__WORK ITEM__: Across the entries below, how many lines contain the string "bottle"? Give only the count.

= = = = =

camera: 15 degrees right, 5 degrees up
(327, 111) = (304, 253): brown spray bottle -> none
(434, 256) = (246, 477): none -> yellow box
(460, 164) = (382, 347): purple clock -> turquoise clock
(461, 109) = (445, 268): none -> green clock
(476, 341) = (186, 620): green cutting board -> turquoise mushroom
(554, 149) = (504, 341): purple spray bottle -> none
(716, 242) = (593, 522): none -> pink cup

= = = = =

__SOLUTION FOR THIS EXERCISE__: 2